◆ Data section ◆
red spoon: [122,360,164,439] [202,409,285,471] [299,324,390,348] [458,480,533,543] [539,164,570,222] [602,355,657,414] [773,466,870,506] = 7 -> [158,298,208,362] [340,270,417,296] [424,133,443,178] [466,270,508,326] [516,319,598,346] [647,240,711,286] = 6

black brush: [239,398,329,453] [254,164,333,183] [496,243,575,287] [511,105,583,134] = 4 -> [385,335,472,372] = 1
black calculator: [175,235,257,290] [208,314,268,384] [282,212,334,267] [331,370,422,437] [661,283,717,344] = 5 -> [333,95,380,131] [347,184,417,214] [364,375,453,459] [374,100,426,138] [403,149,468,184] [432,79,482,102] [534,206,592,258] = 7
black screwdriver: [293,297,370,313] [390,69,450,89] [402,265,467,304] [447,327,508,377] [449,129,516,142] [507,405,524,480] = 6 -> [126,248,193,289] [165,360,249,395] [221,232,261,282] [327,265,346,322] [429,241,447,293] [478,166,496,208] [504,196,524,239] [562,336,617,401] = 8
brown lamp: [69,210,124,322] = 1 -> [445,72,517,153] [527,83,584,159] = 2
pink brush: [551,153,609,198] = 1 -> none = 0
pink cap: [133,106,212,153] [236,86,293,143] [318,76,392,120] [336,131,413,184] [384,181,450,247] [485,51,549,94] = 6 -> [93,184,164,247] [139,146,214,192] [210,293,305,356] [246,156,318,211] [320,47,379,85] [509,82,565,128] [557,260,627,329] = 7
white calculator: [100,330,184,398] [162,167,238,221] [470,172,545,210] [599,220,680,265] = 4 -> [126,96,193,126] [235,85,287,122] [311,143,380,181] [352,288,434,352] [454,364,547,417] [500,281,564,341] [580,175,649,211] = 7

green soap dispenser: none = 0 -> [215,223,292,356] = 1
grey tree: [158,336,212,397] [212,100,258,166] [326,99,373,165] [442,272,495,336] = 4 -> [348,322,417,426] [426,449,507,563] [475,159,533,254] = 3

◆ Task objective ◆
Everything in the listing is to be restated exactly.

◆ Task result ◆
red spoon: [122,360,164,439] [202,409,285,471] [299,324,390,348] [458,480,533,543] [539,164,570,222] [602,355,657,414] [773,466,870,506] = 7 -> [158,298,208,362] [340,270,417,296] [424,133,443,178] [466,270,508,326] [516,319,598,346] [647,240,711,286] = 6

black brush: [239,398,329,453] [254,164,333,183] [496,243,575,287] [511,105,583,134] = 4 -> [385,335,472,372] = 1
black calculator: [175,235,257,290] [208,314,268,384] [282,212,334,267] [331,370,422,437] [661,283,717,344] = 5 -> [333,95,380,131] [347,184,417,214] [364,375,453,459] [374,100,426,138] [403,149,468,184] [432,79,482,102] [534,206,592,258] = 7
black screwdriver: [293,297,370,313] [390,69,450,89] [402,265,467,304] [447,327,508,377] [449,129,516,142] [507,405,524,480] = 6 -> [126,248,193,289] [165,360,249,395] [221,232,261,282] [327,265,346,322] [429,241,447,293] [478,166,496,208] [504,196,524,239] [562,336,617,401] = 8
brown lamp: [69,210,124,322] = 1 -> [445,72,517,153] [527,83,584,159] = 2
pink brush: [551,153,609,198] = 1 -> none = 0
pink cap: [133,106,212,153] [236,86,293,143] [318,76,392,120] [336,131,413,184] [384,181,450,247] [485,51,549,94] = 6 -> [93,184,164,247] [139,146,214,192] [210,293,305,356] [246,156,318,211] [320,47,379,85] [509,82,565,128] [557,260,627,329] = 7
white calculator: [100,330,184,398] [162,167,238,221] [470,172,545,210] [599,220,680,265] = 4 -> [126,96,193,126] [235,85,287,122] [311,143,380,181] [352,288,434,352] [454,364,547,417] [500,281,564,341] [580,175,649,211] = 7

green soap dispenser: none = 0 -> [215,223,292,356] = 1
grey tree: [158,336,212,397] [212,100,258,166] [326,99,373,165] [442,272,495,336] = 4 -> [348,322,417,426] [426,449,507,563] [475,159,533,254] = 3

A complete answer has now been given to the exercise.